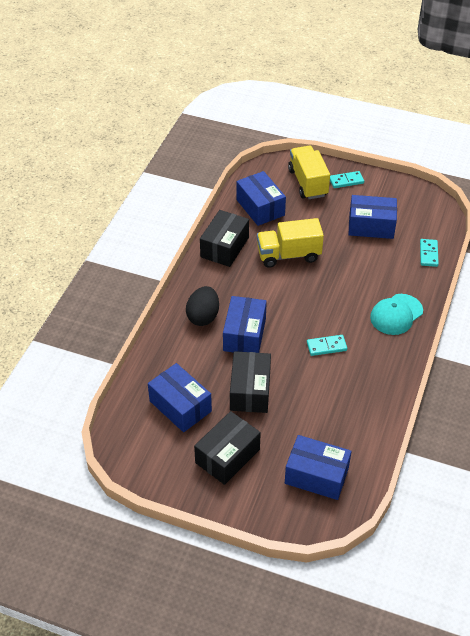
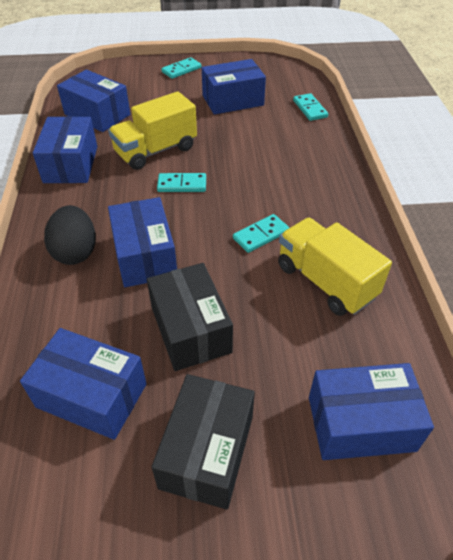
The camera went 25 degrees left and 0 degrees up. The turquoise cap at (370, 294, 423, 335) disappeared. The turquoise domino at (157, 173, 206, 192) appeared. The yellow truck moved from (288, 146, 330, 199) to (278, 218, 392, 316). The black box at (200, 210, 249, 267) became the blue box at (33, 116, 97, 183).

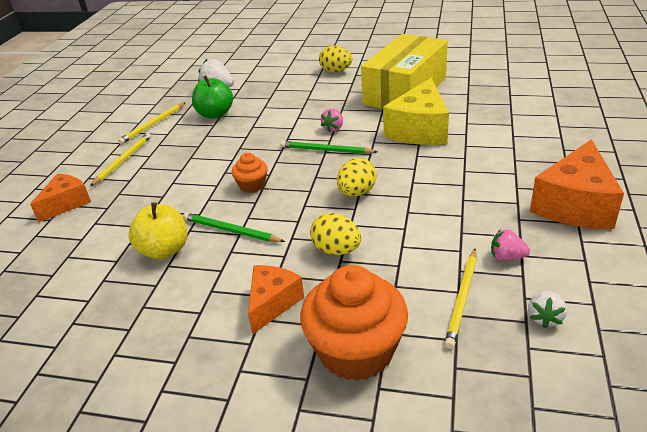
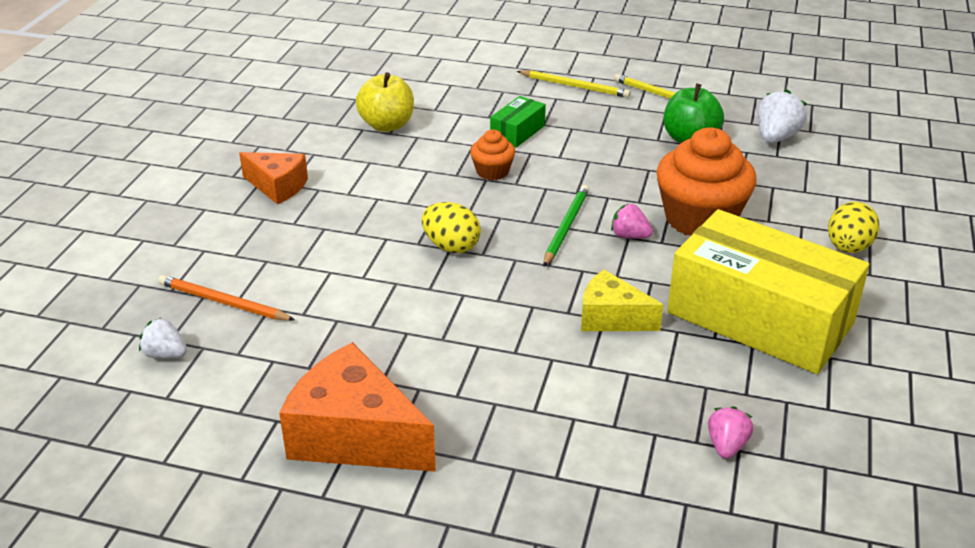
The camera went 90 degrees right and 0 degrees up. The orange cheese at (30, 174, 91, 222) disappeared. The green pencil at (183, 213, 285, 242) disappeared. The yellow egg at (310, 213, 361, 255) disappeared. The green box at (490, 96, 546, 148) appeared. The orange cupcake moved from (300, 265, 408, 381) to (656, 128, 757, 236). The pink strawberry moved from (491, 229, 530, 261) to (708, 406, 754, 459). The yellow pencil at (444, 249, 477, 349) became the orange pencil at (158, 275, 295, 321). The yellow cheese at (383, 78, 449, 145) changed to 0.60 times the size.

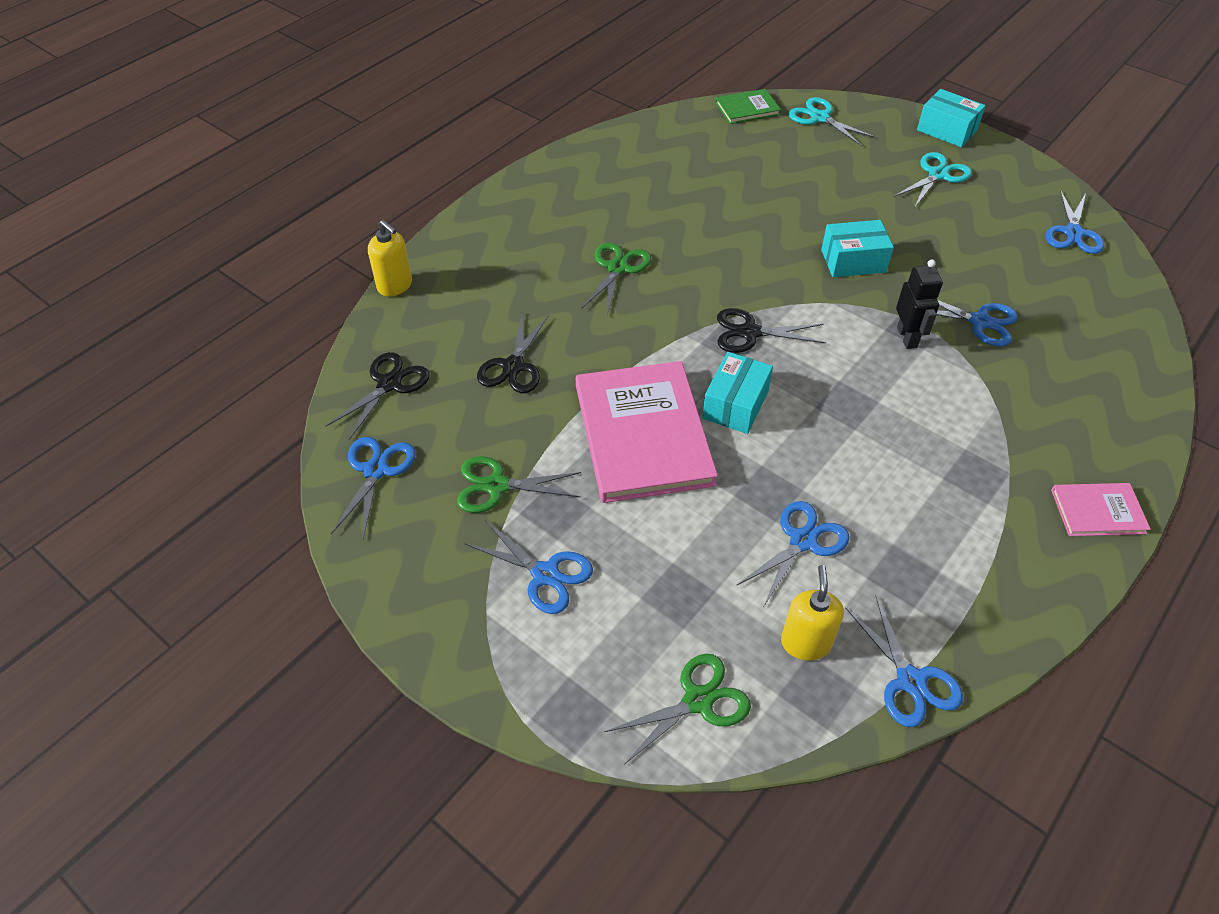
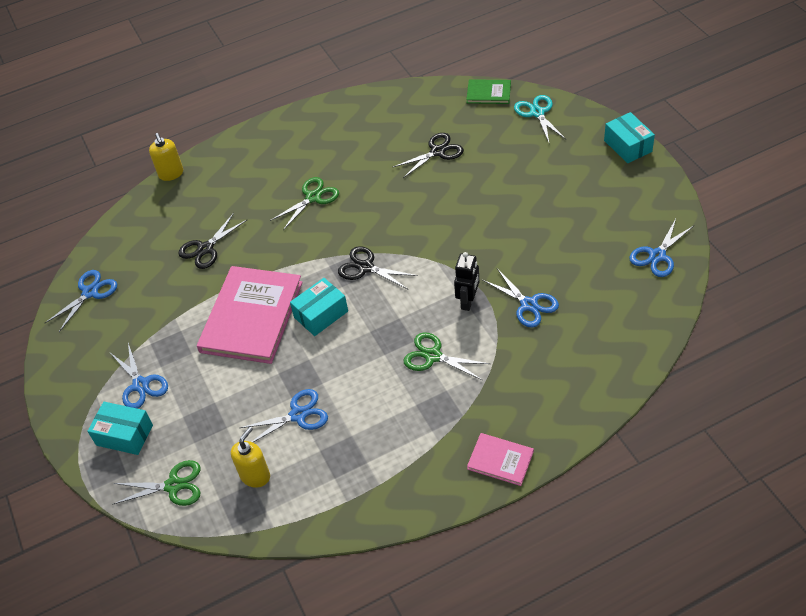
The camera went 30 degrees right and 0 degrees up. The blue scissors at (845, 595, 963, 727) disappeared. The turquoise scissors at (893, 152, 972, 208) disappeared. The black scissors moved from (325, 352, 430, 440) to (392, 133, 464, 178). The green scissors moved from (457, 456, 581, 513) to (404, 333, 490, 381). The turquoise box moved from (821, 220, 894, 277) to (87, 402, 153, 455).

_PROBLEM DETAILS_
From the first line to the last, repeat the material exactly, but drop the pictures.

_RESPONSE TO THE TASK_
The camera went 25 degrees left and 0 degrees up. The turquoise cap at (370, 294, 423, 335) disappeared. The turquoise domino at (157, 173, 206, 192) appeared. The yellow truck moved from (288, 146, 330, 199) to (278, 218, 392, 316). The black box at (200, 210, 249, 267) became the blue box at (33, 116, 97, 183).

The camera went 90 degrees right and 0 degrees up. The orange cheese at (30, 174, 91, 222) disappeared. The green pencil at (183, 213, 285, 242) disappeared. The yellow egg at (310, 213, 361, 255) disappeared. The green box at (490, 96, 546, 148) appeared. The orange cupcake moved from (300, 265, 408, 381) to (656, 128, 757, 236). The pink strawberry moved from (491, 229, 530, 261) to (708, 406, 754, 459). The yellow pencil at (444, 249, 477, 349) became the orange pencil at (158, 275, 295, 321). The yellow cheese at (383, 78, 449, 145) changed to 0.60 times the size.

The camera went 30 degrees right and 0 degrees up. The blue scissors at (845, 595, 963, 727) disappeared. The turquoise scissors at (893, 152, 972, 208) disappeared. The black scissors moved from (325, 352, 430, 440) to (392, 133, 464, 178). The green scissors moved from (457, 456, 581, 513) to (404, 333, 490, 381). The turquoise box moved from (821, 220, 894, 277) to (87, 402, 153, 455).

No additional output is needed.